__WORK TO COMPLETE__:
Read the lines of the data below and retrieve those with "VLOAD".

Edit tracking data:
=======

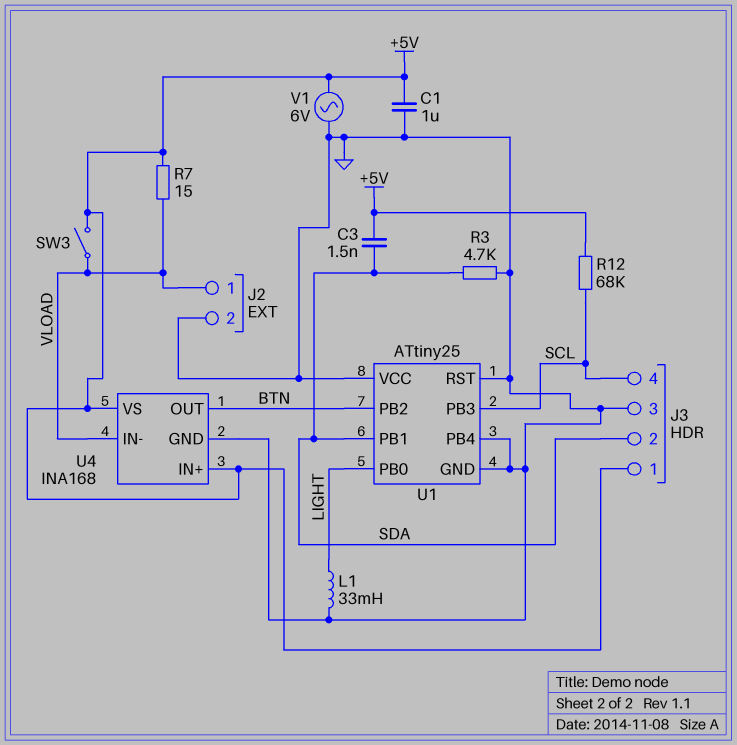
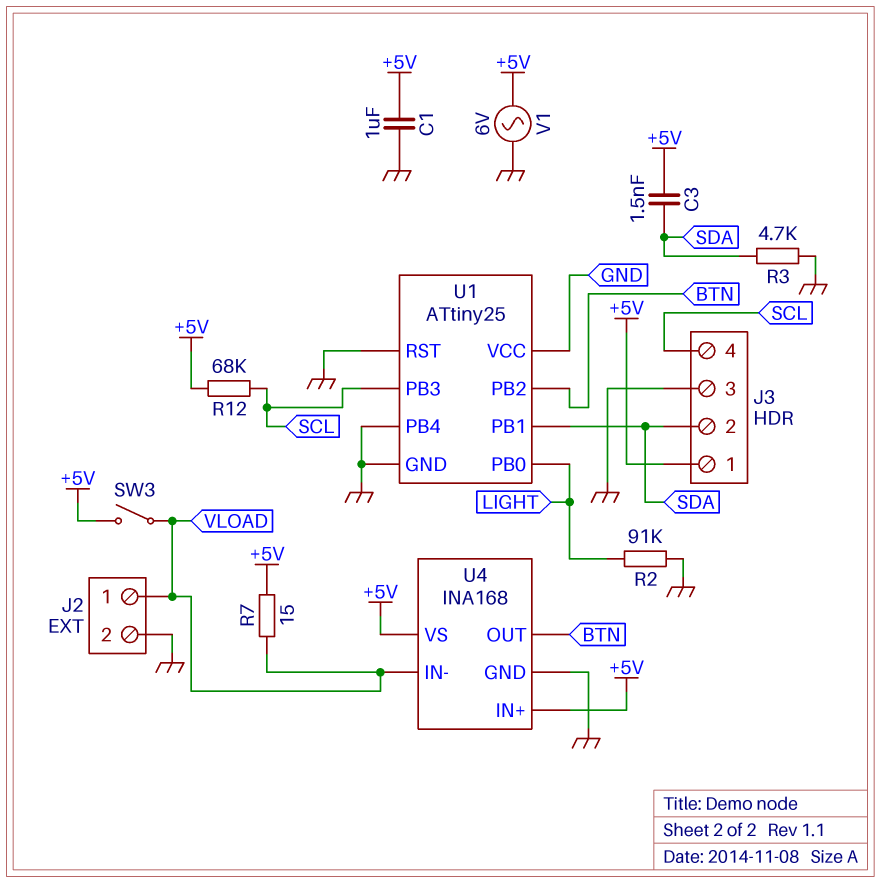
L1: 33mH (GND, LIGHT) -> none
R2: none -> 91k (GND, LIGHT)

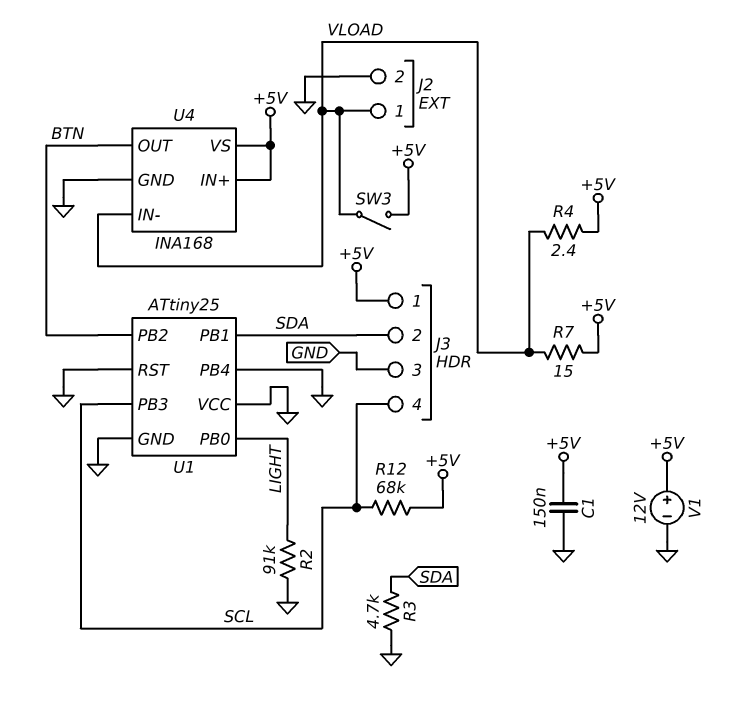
C1: 1uF (+5V, GND) -> 150nF (+5V, GND)
C3: 1.5nF (+5V, SDA) -> none
R4: none -> 2.4 (+5V, VLOAD)
V1: AC 6V (+5V, GND) -> 12V (plus +5V, minus GND)

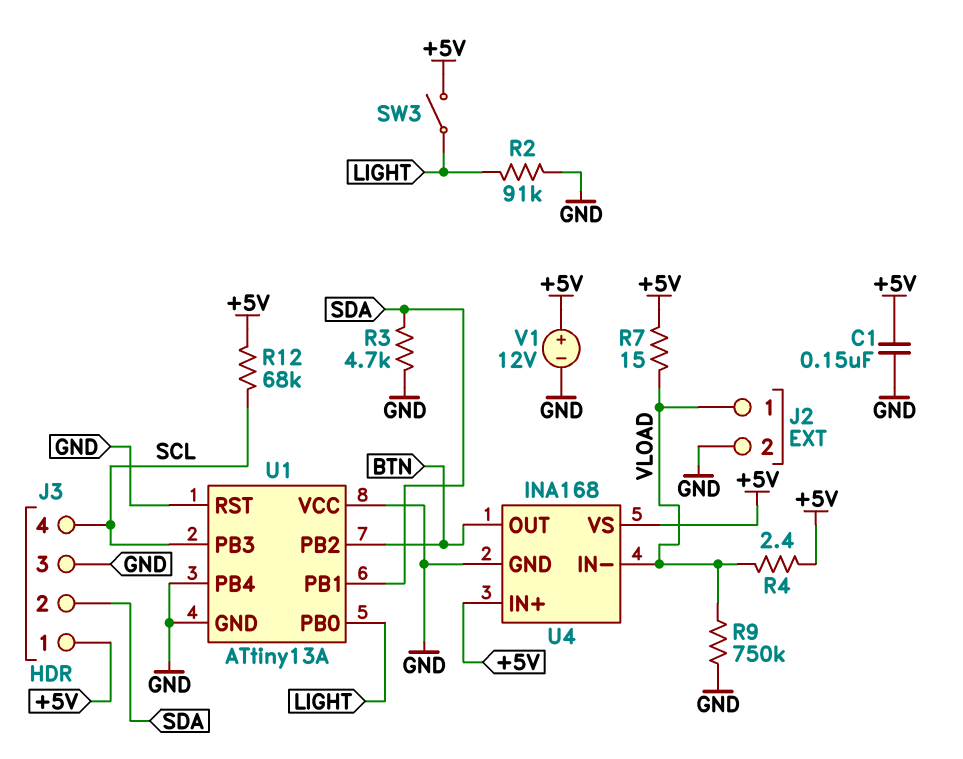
R9: none -> 750k (GND, VLOAD)
SW3: switch (+5V, VLOAD) -> switch (+5V, LIGHT)
U1: ATtiny25 -> ATtiny13A

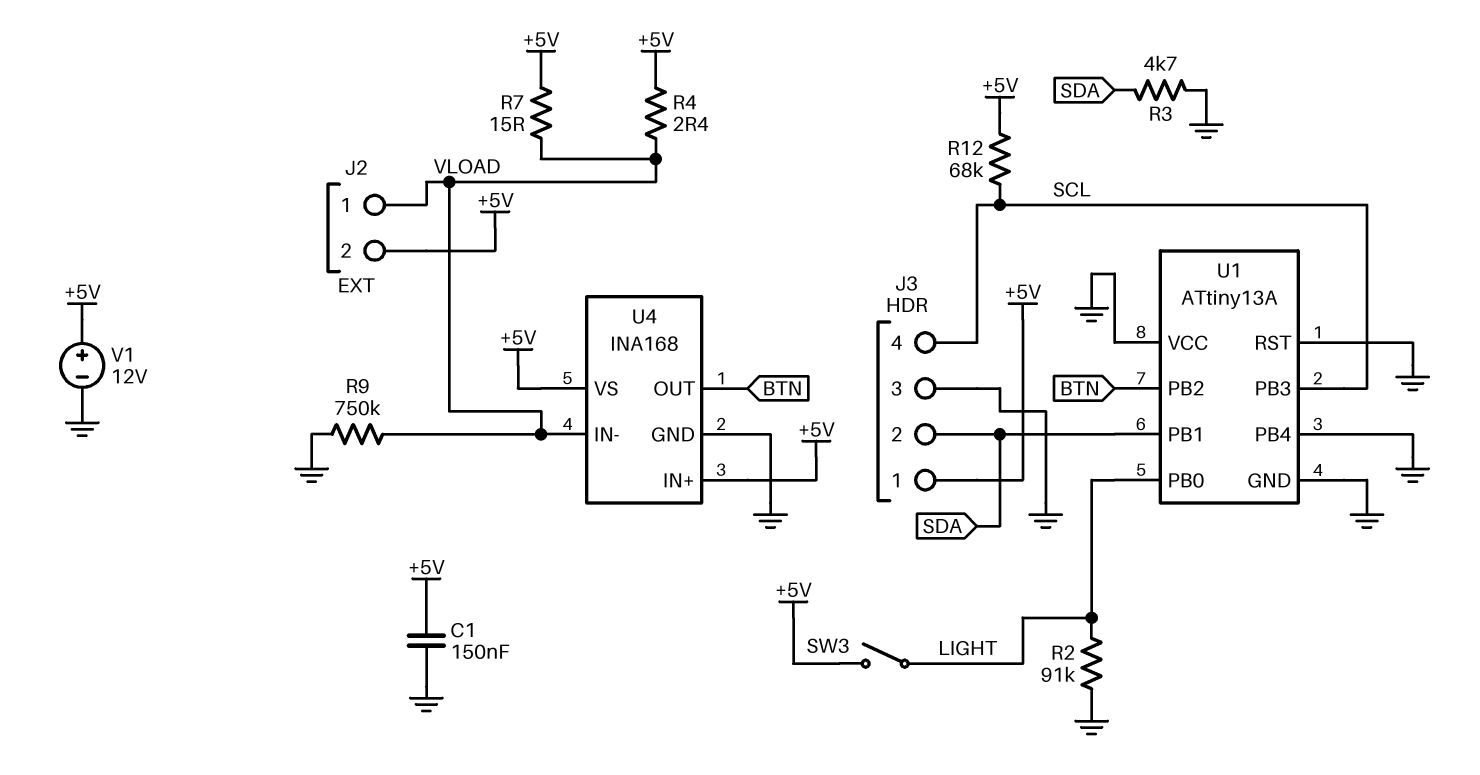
J2 pin 2: GND -> +5V

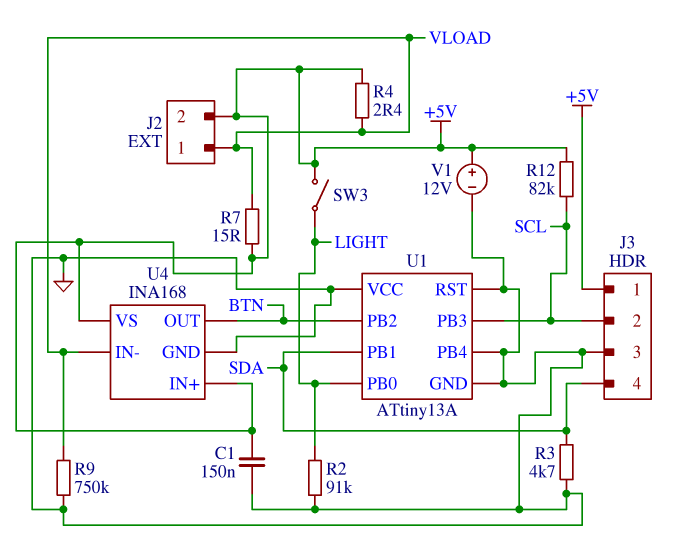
J3 pin 2: SDA -> SCL
J3 pin 4: SCL -> SDA
R12: 68k (+5V, SCL) -> 82k (+5V, SCL)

=======

__FINISHED TASK__:
R4: none -> 2.4 (+5V, VLOAD)
R9: none -> 750k (GND, VLOAD)
SW3: switch (+5V, VLOAD) -> switch (+5V, LIGHT)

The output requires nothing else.